**INSTRUCTIONS FOR THE TASK**
Unless a line falls after the one with "R4: 560 (COM, HEAT) -> none", retype it exactly from the records below; leave out all pictures.

**EXERCISE DATA**
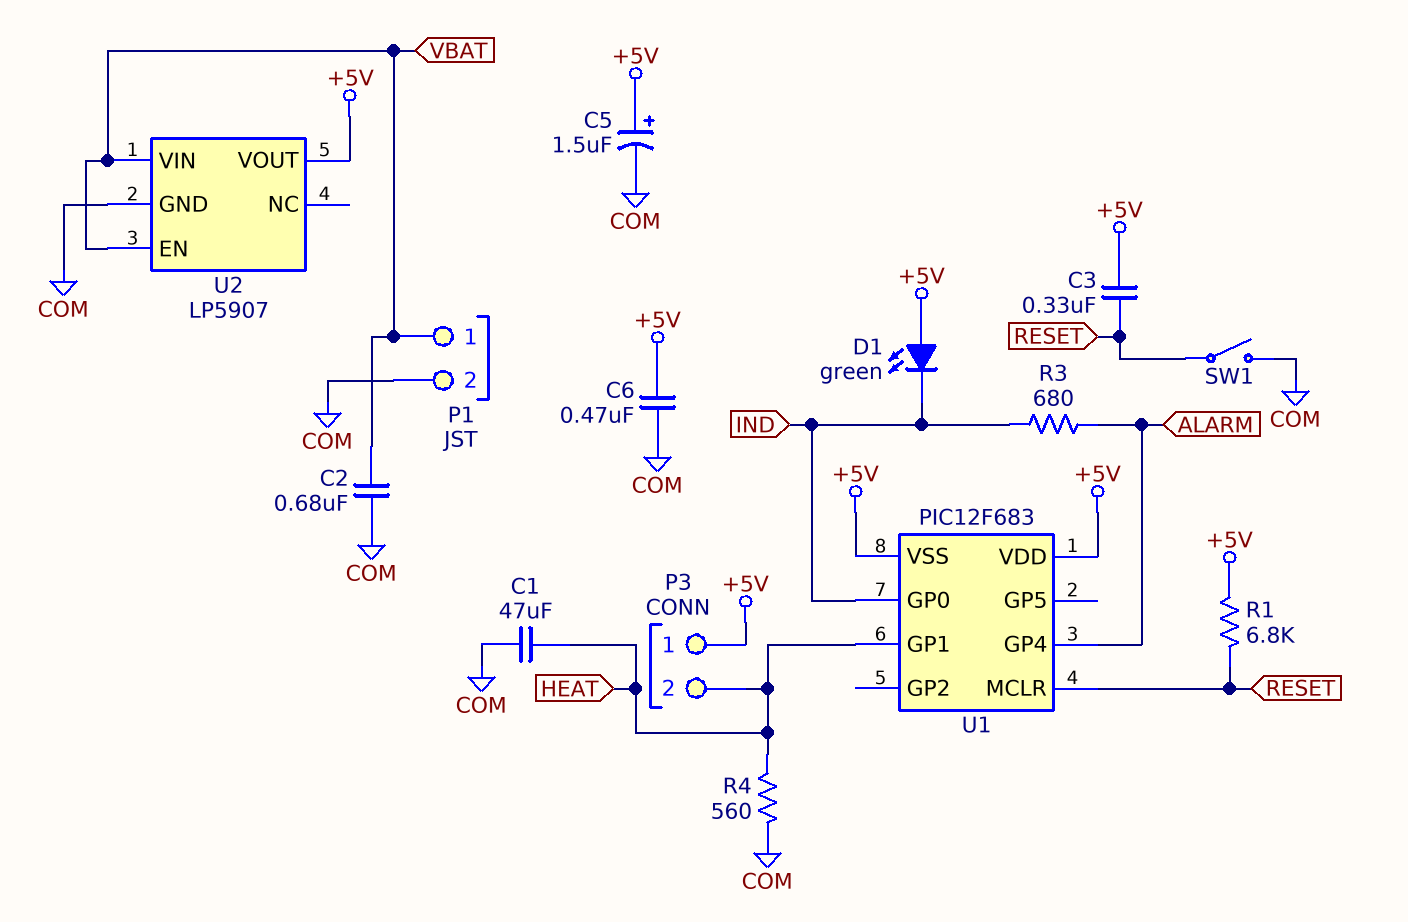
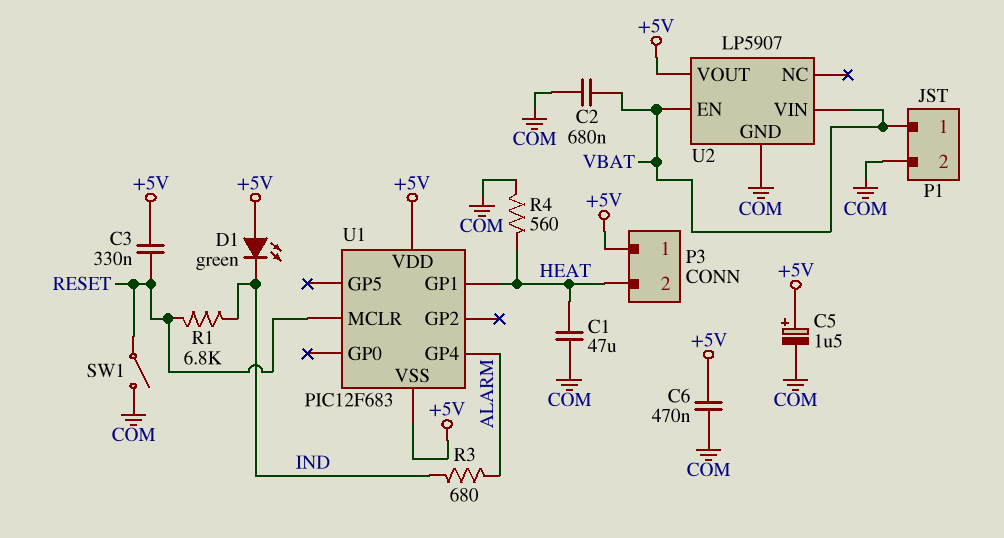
R1: 6.8k (+5V, RESET) -> 6.8k (IND, RESET)
U1 pin GP0: IND -> none

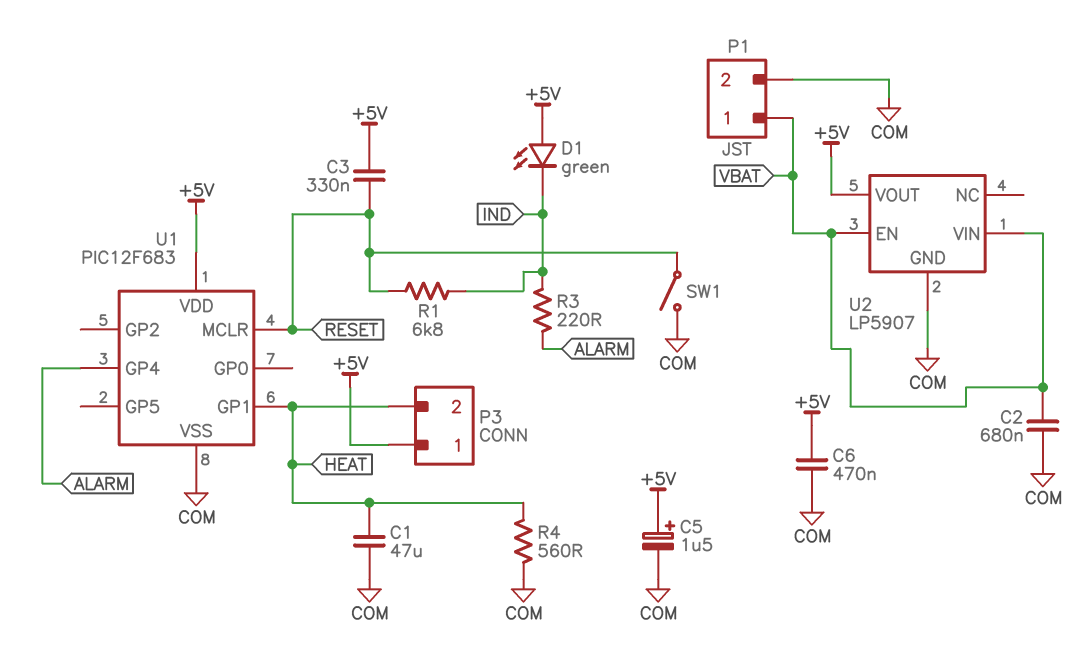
R3: 680 (ALARM, IND) -> 220 (ALARM, IND)
U1 pin VSS: +5V -> COM

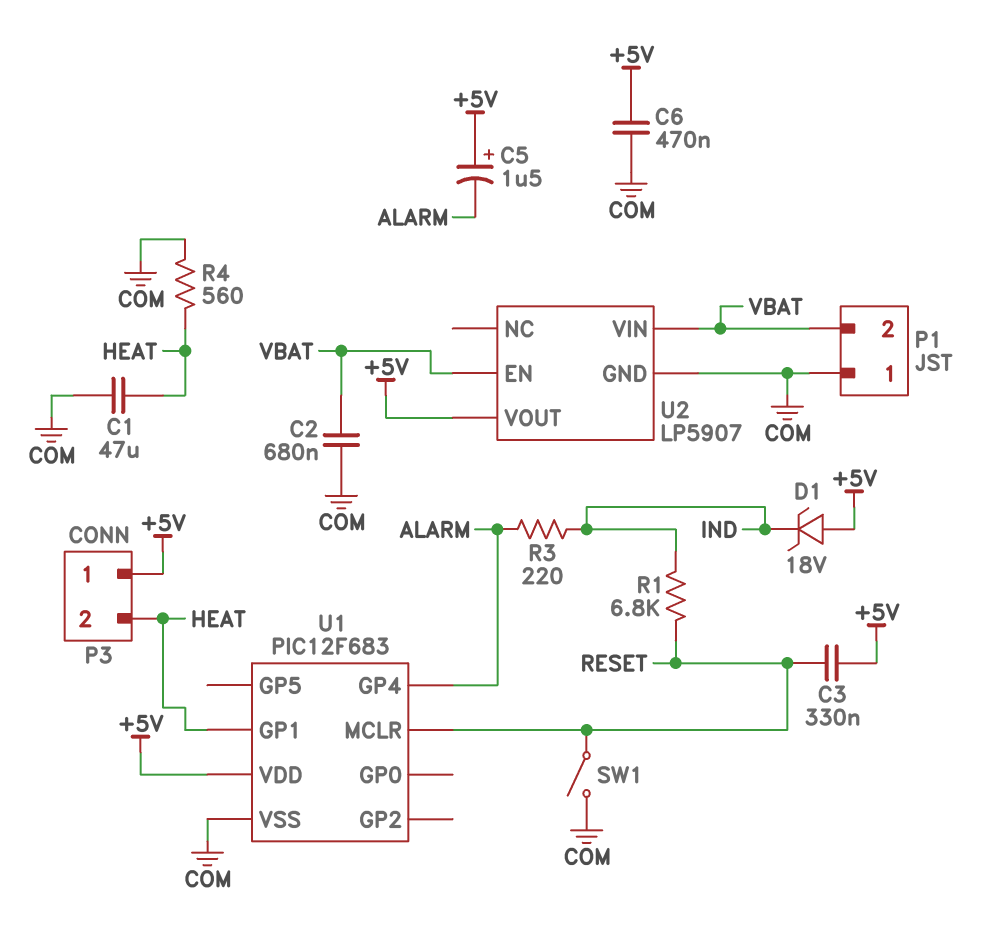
C5: 1.5uF (plus +5V, minus COM) -> 1.5uF (plus +5V, minus ALARM)
D1: LED green (A +5V, K IND) -> zener 18V (A +5V, K IND)
P1 pin 1: VBAT -> COM
P1 pin 2: COM -> VBAT

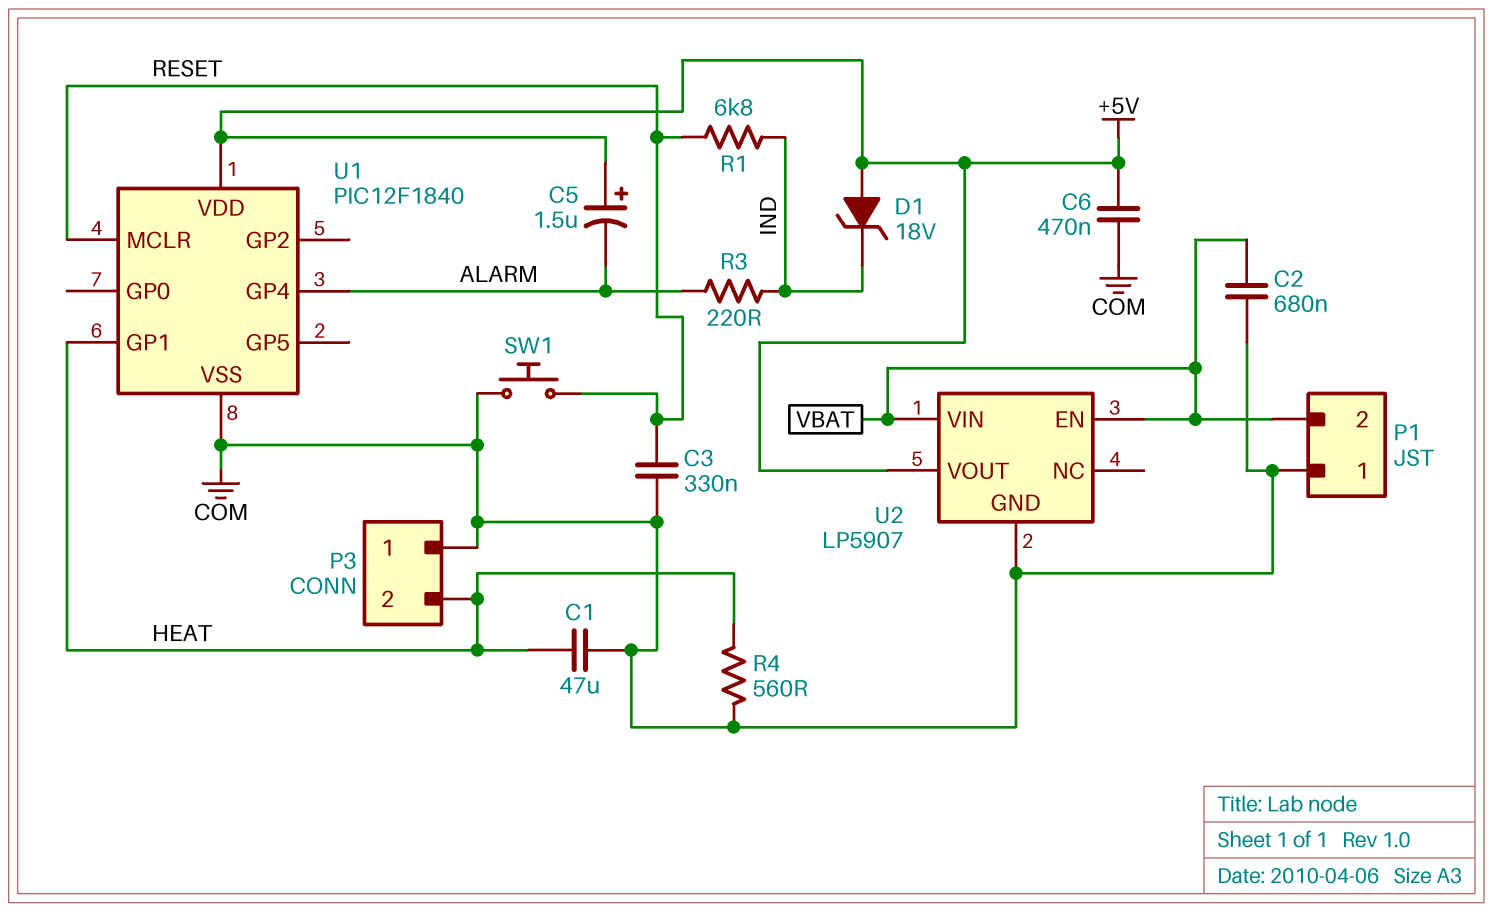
C3: 330nF (+5V, RESET) -> 330nF (COM, RESET)
P3 pin 1: +5V -> COM
SW1: switch (COM, RESET) -> button (COM, RESET)
U1: PIC12F683 -> PIC12F1840

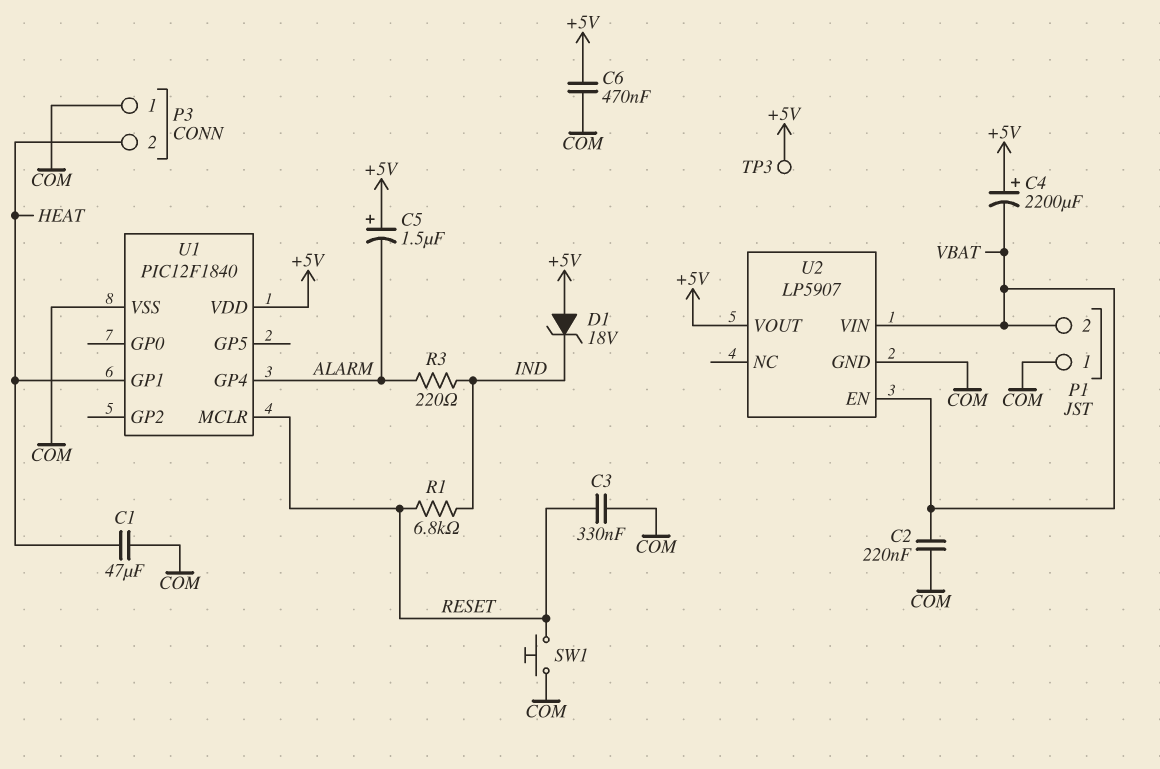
C2: 680nF (COM, VBAT) -> 220nF (COM, VBAT)
C4: none -> 2200uF (plus +5V, minus VBAT)
R4: 560 (COM, HEAT) -> none
TP3: none -> test point (+5V)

**PROBLEM SOLUTION**
R1: 6.8k (+5V, RESET) -> 6.8k (IND, RESET)
U1 pin GP0: IND -> none

R3: 680 (ALARM, IND) -> 220 (ALARM, IND)
U1 pin VSS: +5V -> COM

C5: 1.5uF (plus +5V, minus COM) -> 1.5uF (plus +5V, minus ALARM)
D1: LED green (A +5V, K IND) -> zener 18V (A +5V, K IND)
P1 pin 1: VBAT -> COM
P1 pin 2: COM -> VBAT

C3: 330nF (+5V, RESET) -> 330nF (COM, RESET)
P3 pin 1: +5V -> COM
SW1: switch (COM, RESET) -> button (COM, RESET)
U1: PIC12F683 -> PIC12F1840

C2: 680nF (COM, VBAT) -> 220nF (COM, VBAT)
C4: none -> 2200uF (plus +5V, minus VBAT)
R4: 560 (COM, HEAT) -> none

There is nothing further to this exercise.